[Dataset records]
★ ★ ★ ★
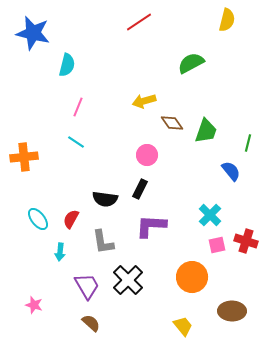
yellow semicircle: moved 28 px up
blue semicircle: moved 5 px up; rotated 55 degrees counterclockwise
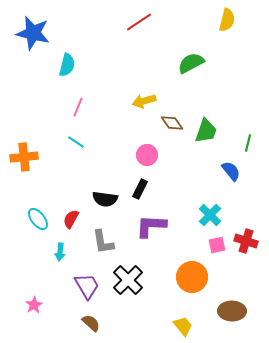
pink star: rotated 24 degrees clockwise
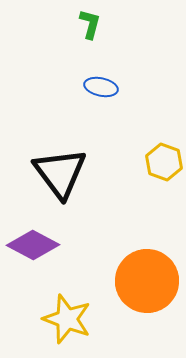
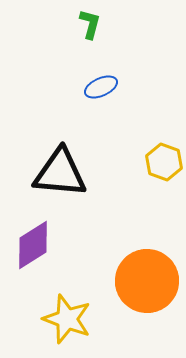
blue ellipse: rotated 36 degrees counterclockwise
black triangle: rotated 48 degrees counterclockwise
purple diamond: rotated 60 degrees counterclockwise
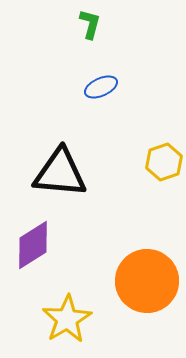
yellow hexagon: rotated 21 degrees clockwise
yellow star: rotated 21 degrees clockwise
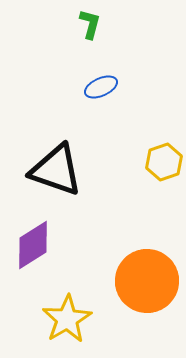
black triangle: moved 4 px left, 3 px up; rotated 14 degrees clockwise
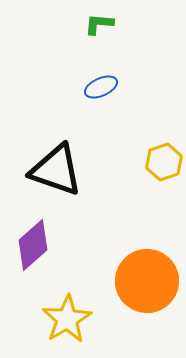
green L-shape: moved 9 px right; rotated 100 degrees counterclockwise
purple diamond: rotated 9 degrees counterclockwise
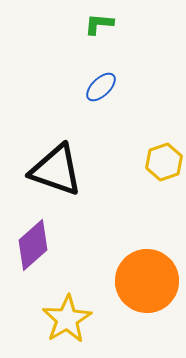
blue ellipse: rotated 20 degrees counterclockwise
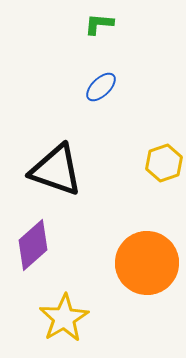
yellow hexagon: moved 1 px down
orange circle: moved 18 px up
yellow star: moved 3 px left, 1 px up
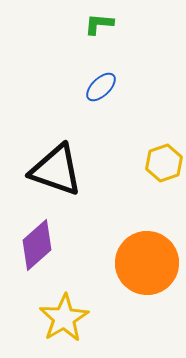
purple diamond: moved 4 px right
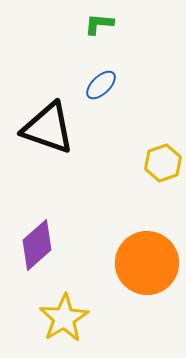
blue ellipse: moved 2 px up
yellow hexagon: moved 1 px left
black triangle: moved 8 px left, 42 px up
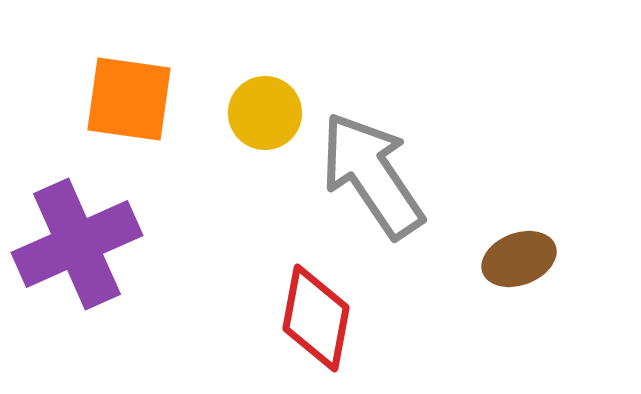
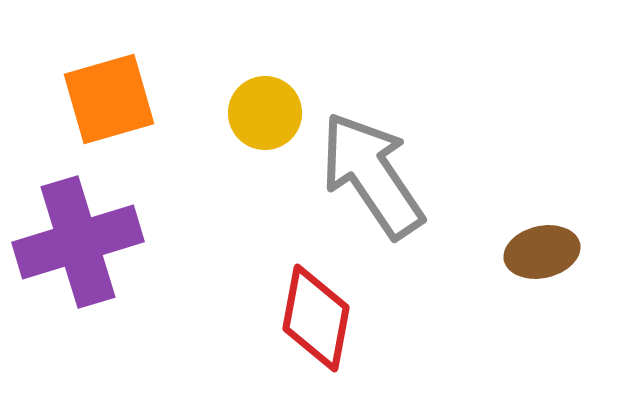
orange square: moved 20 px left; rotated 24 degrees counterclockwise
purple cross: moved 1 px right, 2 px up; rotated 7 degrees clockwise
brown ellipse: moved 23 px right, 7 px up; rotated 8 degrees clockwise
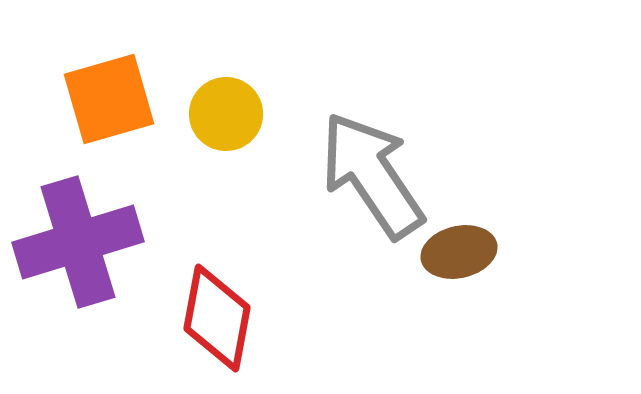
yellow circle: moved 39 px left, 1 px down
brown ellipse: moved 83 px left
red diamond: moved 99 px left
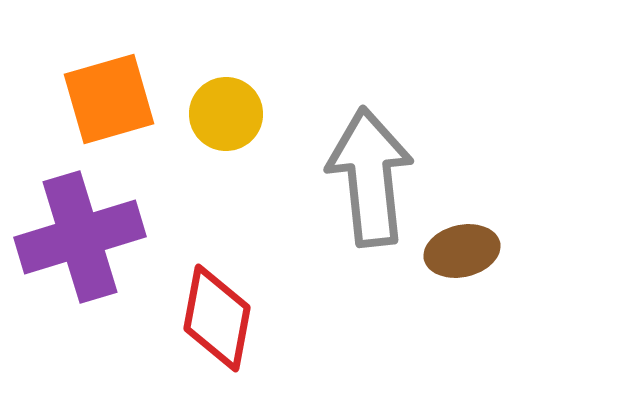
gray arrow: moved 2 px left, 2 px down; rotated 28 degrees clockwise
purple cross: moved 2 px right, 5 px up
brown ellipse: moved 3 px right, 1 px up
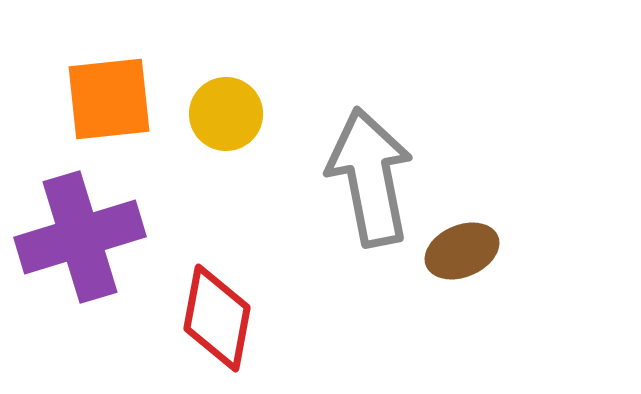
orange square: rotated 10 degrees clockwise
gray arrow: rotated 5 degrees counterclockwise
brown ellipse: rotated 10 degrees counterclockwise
★ ★ ★ ★
• DO THIS
Rewrite the material from the line with "black triangle: moved 4" up to and including the line with "blue ellipse: rotated 20", replacing "purple" with "violet" and keeping everything else the same. Leave the pictures out of your answer.

• TASK RESULT
black triangle: moved 4 px left, 3 px up; rotated 14 degrees clockwise
green L-shape: moved 9 px right; rotated 100 degrees counterclockwise
violet diamond: rotated 9 degrees counterclockwise
blue ellipse: rotated 20 degrees counterclockwise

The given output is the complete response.